● **What the task requires**
Write out again, exactly, the lines of the listing below from the first one through the one that contains "pink strawberry: 6 -> 9", and no other lines.

··········

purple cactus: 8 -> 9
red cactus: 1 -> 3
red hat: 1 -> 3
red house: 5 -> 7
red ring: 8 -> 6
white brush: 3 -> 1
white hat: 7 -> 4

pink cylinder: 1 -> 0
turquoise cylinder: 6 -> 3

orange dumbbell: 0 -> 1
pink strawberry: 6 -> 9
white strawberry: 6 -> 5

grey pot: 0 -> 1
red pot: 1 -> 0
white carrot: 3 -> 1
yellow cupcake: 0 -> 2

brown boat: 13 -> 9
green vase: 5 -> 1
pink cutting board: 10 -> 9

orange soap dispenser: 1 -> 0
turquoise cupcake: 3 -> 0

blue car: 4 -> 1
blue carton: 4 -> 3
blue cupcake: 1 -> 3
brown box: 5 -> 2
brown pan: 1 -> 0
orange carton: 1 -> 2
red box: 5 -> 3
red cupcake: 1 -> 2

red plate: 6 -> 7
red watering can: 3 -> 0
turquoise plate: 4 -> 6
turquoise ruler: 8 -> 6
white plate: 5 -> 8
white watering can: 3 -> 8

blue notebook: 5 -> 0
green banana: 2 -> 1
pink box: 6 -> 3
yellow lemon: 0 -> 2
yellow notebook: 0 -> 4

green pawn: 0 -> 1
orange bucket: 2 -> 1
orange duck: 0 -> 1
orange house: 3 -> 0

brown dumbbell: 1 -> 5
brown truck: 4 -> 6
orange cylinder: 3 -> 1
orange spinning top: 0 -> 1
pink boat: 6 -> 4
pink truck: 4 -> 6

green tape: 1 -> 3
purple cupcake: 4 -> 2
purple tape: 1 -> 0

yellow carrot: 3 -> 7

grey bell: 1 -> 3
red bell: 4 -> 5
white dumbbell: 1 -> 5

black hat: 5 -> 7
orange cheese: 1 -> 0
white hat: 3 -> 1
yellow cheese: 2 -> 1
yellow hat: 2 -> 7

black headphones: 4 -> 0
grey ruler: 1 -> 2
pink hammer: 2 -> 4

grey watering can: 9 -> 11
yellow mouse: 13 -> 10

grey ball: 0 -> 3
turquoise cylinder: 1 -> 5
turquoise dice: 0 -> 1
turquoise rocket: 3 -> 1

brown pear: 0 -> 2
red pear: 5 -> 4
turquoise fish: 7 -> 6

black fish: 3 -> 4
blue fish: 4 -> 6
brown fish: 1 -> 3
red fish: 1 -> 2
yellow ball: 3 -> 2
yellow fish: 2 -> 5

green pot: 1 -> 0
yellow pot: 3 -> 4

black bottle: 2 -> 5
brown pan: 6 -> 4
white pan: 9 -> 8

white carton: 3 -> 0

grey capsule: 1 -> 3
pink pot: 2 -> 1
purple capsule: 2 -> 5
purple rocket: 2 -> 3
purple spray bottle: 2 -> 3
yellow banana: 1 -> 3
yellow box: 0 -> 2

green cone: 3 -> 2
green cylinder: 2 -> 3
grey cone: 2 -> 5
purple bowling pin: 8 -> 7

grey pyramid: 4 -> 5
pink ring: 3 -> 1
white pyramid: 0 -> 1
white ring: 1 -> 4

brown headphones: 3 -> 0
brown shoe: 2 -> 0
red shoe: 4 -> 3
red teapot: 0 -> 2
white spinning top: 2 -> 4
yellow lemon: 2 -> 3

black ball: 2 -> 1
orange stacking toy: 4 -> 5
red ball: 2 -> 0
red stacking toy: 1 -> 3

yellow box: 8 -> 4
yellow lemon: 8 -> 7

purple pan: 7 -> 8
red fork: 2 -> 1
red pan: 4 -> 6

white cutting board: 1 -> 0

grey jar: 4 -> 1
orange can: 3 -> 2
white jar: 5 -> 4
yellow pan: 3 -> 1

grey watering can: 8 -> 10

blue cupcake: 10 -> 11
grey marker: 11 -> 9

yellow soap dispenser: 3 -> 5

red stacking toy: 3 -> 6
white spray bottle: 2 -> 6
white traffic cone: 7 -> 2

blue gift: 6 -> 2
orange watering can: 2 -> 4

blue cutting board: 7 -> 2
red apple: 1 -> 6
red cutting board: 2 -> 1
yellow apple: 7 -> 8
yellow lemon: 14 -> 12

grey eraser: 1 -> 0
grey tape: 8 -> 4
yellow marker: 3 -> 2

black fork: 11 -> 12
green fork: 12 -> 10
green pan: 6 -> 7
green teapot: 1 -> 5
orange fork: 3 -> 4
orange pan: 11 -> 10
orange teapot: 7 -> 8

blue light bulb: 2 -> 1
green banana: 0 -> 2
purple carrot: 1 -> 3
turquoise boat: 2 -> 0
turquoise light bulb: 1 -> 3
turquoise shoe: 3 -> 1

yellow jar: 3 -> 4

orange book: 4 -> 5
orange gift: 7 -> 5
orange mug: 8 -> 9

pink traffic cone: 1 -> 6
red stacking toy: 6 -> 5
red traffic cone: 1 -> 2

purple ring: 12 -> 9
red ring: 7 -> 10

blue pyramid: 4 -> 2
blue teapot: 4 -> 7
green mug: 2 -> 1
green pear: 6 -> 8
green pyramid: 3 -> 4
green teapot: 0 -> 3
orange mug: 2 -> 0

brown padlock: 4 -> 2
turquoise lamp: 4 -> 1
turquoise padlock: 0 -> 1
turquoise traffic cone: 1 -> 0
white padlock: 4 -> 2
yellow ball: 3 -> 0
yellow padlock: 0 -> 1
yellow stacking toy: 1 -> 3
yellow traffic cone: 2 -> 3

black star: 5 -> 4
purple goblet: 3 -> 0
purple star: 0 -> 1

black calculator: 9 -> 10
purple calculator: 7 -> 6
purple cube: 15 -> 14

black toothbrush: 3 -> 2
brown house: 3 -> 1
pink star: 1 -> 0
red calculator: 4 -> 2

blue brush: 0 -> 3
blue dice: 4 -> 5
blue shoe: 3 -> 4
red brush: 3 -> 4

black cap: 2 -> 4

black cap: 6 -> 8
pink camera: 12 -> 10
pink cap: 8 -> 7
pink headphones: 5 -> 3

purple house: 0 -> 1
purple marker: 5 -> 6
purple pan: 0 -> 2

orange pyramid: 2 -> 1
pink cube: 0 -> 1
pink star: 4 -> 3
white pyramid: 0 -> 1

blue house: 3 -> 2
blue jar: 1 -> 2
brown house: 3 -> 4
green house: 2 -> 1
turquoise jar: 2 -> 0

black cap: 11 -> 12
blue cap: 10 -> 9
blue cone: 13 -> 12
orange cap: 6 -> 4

··········

● **Exercise response**
purple cactus: 8 -> 9
red cactus: 1 -> 3
red hat: 1 -> 3
red house: 5 -> 7
red ring: 8 -> 6
white brush: 3 -> 1
white hat: 7 -> 4

pink cylinder: 1 -> 0
turquoise cylinder: 6 -> 3

orange dumbbell: 0 -> 1
pink strawberry: 6 -> 9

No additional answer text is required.